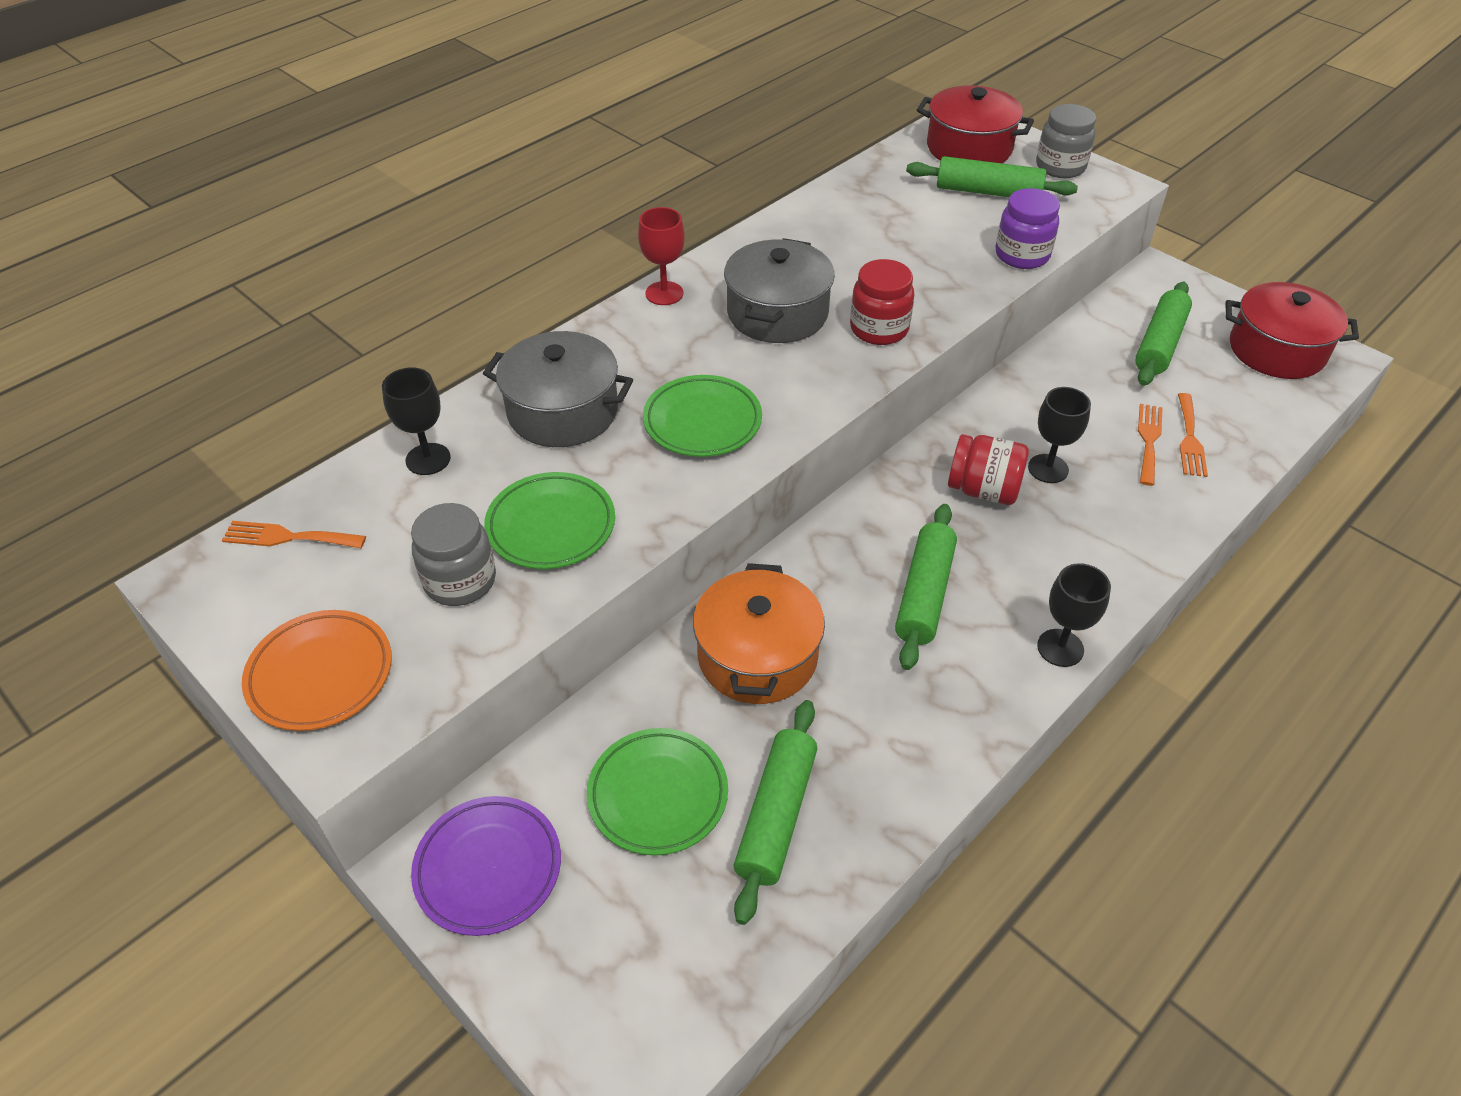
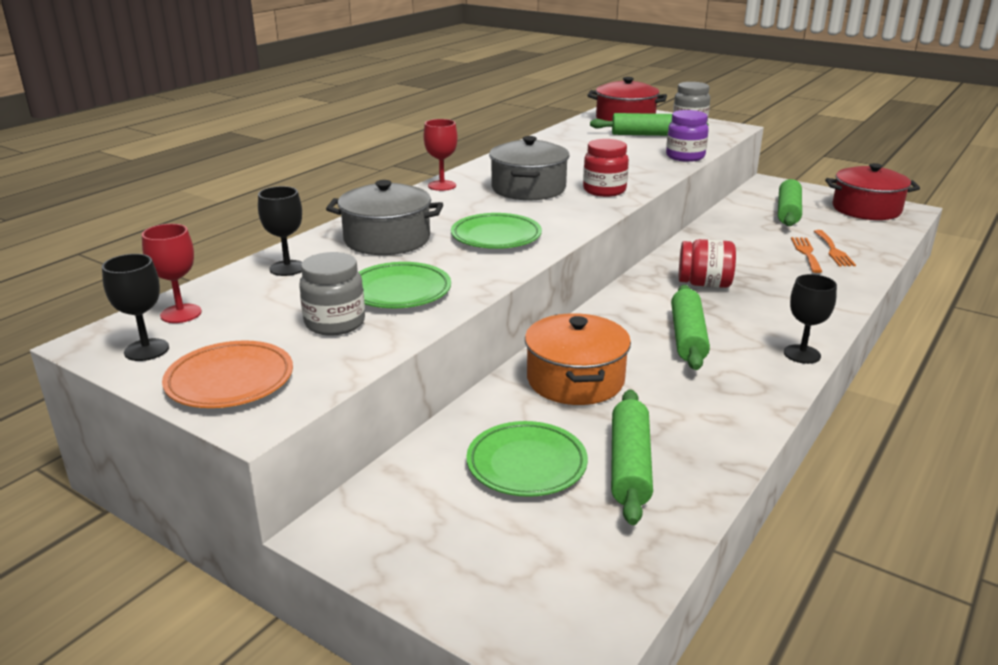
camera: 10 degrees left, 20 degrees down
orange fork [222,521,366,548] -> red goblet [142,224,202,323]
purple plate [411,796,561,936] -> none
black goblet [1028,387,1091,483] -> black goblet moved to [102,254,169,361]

━━━━━━━━

EXERCISE GOAL =>
With the images removed, reproduce all the material above word for word.

SOLUTION =>
camera: 10 degrees left, 20 degrees down
orange fork [222,521,366,548] -> red goblet [142,224,202,323]
purple plate [411,796,561,936] -> none
black goblet [1028,387,1091,483] -> black goblet moved to [102,254,169,361]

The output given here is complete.